# WORK TASK
Print only the lines that begin at the line containing "(429, 262) = (626, 420): red" and end at the last line of the material, both included, without any change.

# EXERCISE DATA

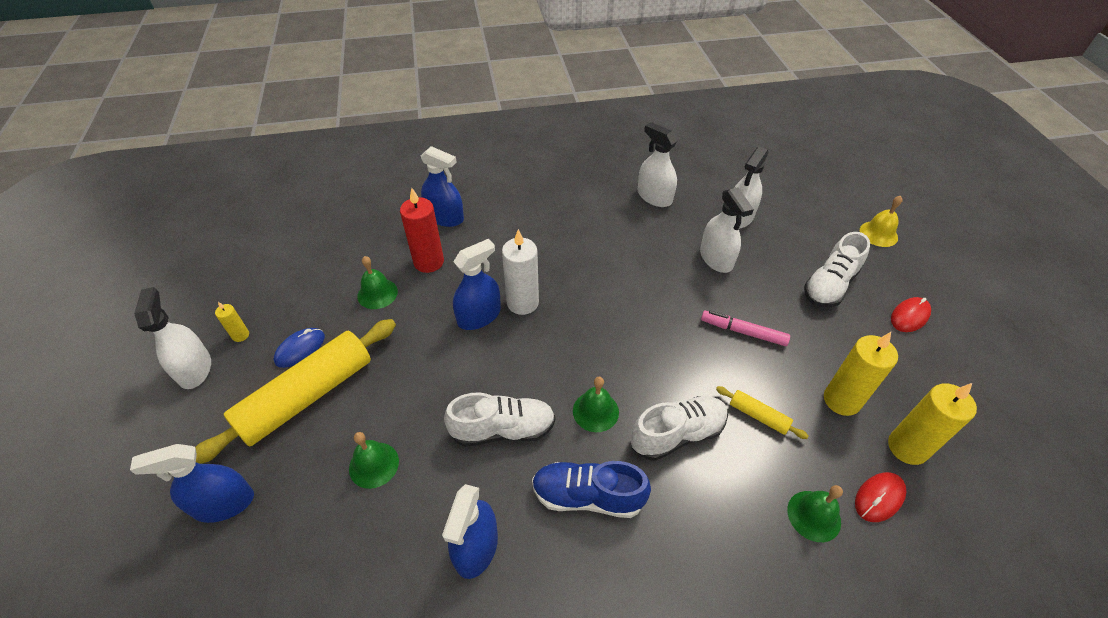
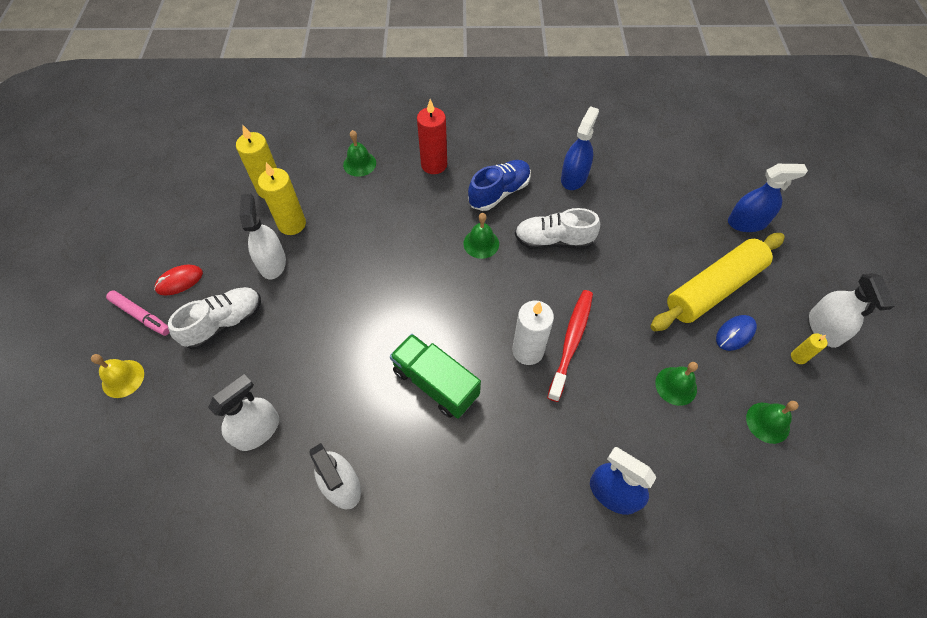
camera: 170 degrees left, 10 degrees up
(374, 465) = (648, 231): green bell -> green bell (767, 422)
(429, 262) = (626, 420): red candle -> red candle (434, 165)
(479, 316) = (571, 342): blue spray bottle -> red toothbrush
(588, 496) = (499, 192): blue shoe -> blue shoe turned 60 degrees counterclockwise
(605, 266) = (435, 383): none -> green truck
(677, 434) = (425, 219): white shoe -> none
(716, 258) = (315, 374): white spray bottle -> white spray bottle (272, 262)
(743, 332) = (334, 289): pink marker -> pink marker (141, 316)
(758, 416) = (360, 222): yellow rolling pin -> none
(879, 498) = (312, 166): red mouse -> none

# PROBLEM SOLUTION
(429, 262) = (626, 420): red candle -> red candle (434, 165)
(479, 316) = (571, 342): blue spray bottle -> red toothbrush
(588, 496) = (499, 192): blue shoe -> blue shoe turned 60 degrees counterclockwise
(605, 266) = (435, 383): none -> green truck
(677, 434) = (425, 219): white shoe -> none
(716, 258) = (315, 374): white spray bottle -> white spray bottle (272, 262)
(743, 332) = (334, 289): pink marker -> pink marker (141, 316)
(758, 416) = (360, 222): yellow rolling pin -> none
(879, 498) = (312, 166): red mouse -> none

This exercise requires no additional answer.